Start of Block

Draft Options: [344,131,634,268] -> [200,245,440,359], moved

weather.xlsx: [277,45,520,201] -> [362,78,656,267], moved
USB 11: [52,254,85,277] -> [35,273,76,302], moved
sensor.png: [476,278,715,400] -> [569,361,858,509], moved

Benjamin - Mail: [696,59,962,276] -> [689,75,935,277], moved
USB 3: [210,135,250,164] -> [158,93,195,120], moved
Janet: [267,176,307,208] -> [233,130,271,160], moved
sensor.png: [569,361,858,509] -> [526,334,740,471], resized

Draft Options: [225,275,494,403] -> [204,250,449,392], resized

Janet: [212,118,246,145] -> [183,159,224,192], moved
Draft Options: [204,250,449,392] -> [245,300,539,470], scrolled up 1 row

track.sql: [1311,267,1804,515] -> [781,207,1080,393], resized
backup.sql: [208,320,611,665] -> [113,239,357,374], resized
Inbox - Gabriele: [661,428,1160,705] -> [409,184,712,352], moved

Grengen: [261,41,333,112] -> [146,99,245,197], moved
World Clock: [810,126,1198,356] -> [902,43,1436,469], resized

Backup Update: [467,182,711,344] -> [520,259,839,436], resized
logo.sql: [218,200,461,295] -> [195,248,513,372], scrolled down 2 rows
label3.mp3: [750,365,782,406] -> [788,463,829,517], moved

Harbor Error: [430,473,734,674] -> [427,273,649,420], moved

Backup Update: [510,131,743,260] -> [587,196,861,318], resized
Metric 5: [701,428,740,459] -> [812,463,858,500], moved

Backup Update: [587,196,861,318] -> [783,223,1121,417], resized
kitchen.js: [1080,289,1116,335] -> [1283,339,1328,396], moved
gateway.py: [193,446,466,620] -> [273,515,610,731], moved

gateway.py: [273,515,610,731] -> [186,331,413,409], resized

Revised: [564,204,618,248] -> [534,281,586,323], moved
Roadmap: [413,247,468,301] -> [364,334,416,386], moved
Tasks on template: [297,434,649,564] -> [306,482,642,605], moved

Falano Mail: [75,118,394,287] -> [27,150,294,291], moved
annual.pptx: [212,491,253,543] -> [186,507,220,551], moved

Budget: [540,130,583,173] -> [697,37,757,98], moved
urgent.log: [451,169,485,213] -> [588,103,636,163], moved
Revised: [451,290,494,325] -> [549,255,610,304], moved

End of Block

» **What to do**
Give an exact copy of the lines above from the line with "Grengen: [261,41,333,112] ->" up to and including the line with "Harbor Error: [430,473,734,674]", and leave everything else out.

» **Exercise response**
Grengen: [261,41,333,112] -> [146,99,245,197], moved
World Clock: [810,126,1198,356] -> [902,43,1436,469], resized

Backup Update: [467,182,711,344] -> [520,259,839,436], resized
logo.sql: [218,200,461,295] -> [195,248,513,372], scrolled down 2 rows
label3.mp3: [750,365,782,406] -> [788,463,829,517], moved

Harbor Error: [430,473,734,674] -> [427,273,649,420], moved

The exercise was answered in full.